(Material for this exercise Opens)

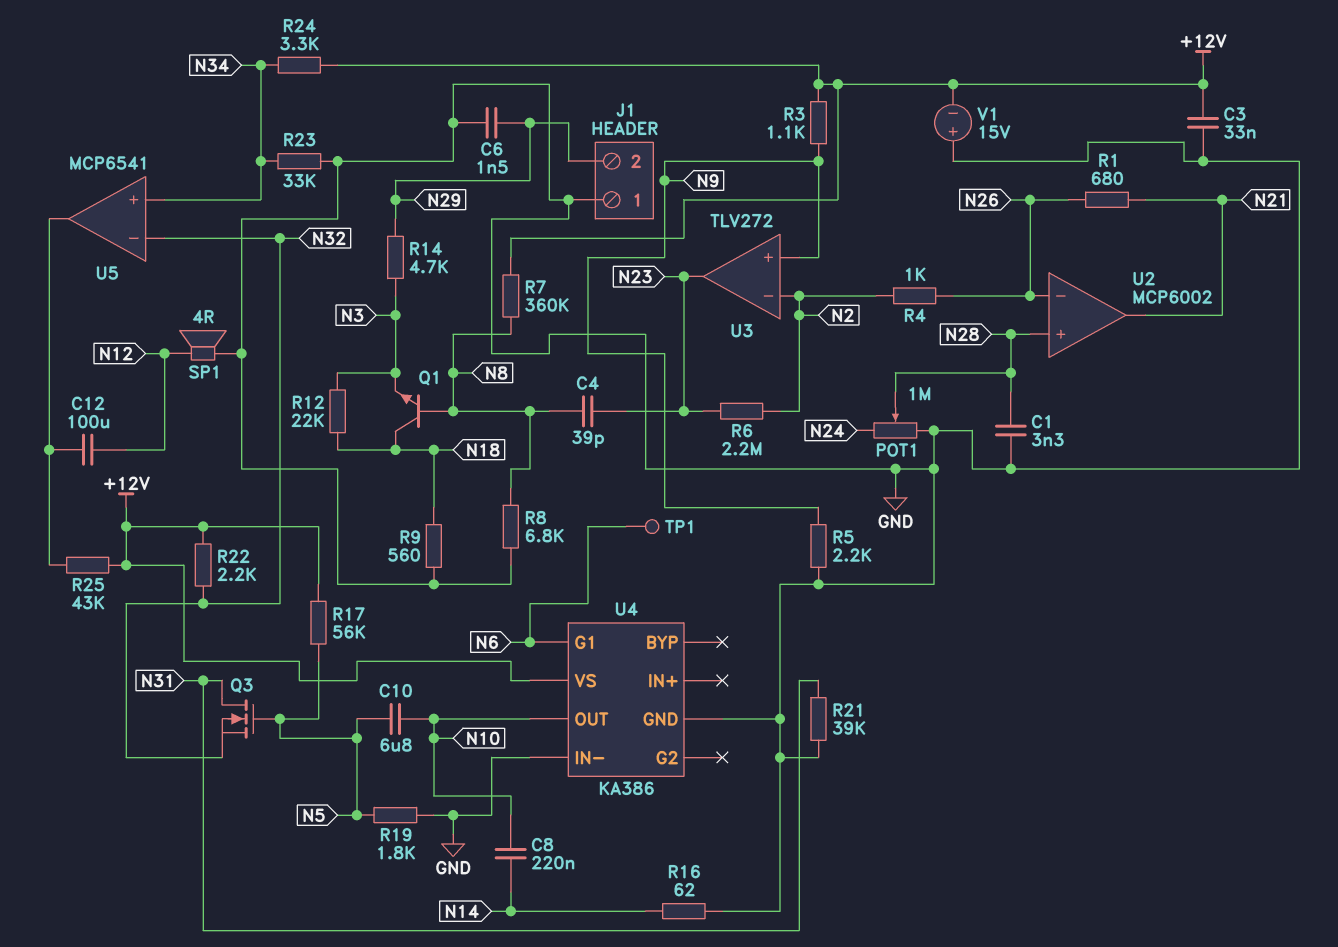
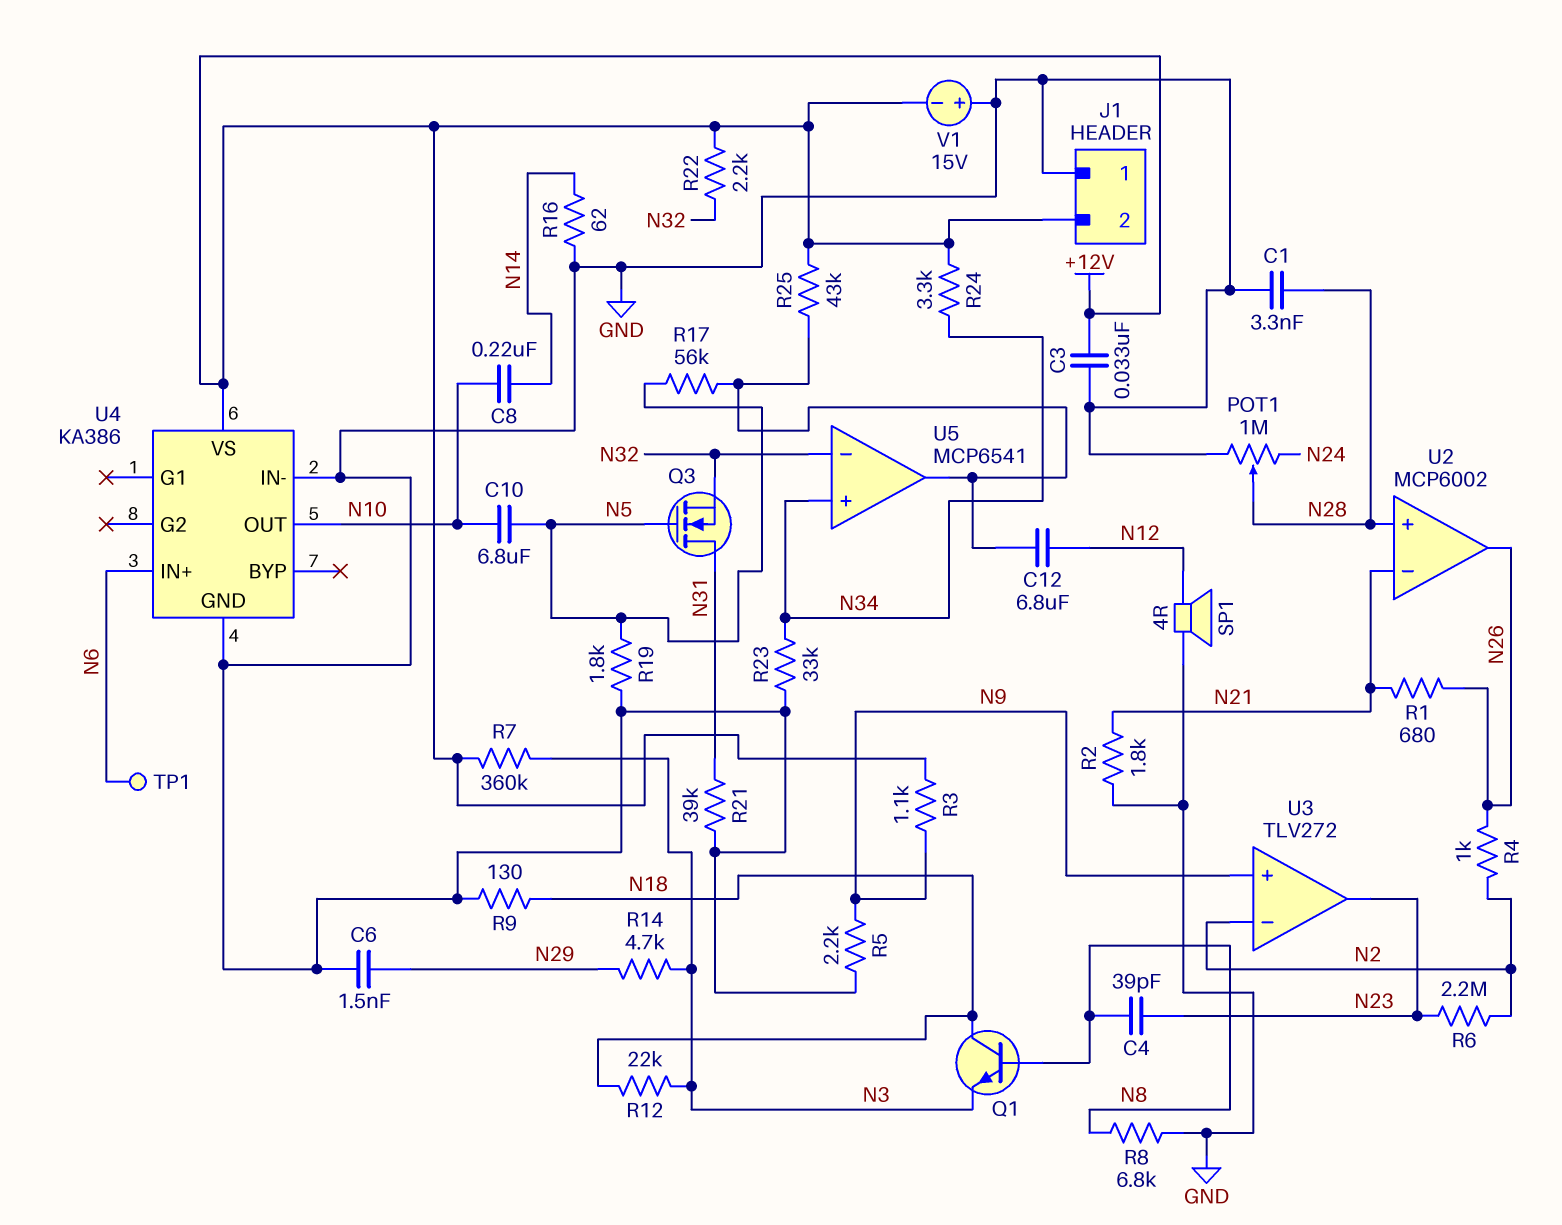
C12: 100uF (N12, U5/out) -> 6.8uF (N12, U5/out)
J1 pin 2: N29 -> +12V
R2: none -> 1.8k (GND, N21)
R7: 360k (+12V, N8) -> 360k (+12V, N3)
R9: 560 (GND, N18) -> 130 (GND, N18)
R17: 56k (+12V, N5) -> 56k (N5, U5/out)
U2 pin in-: N26 -> N21
U2 pin out: N21 -> N26
U4 pin G1: N6 -> none
U4 pin IN+: none -> N6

(Material for this exercise Closes)

A faithful copy is required of the lines from the one with "U2 pin in-: N26 -> N21" through the last line of the data; please add nothing.

U2 pin in-: N26 -> N21
U2 pin out: N21 -> N26
U4 pin G1: N6 -> none
U4 pin IN+: none -> N6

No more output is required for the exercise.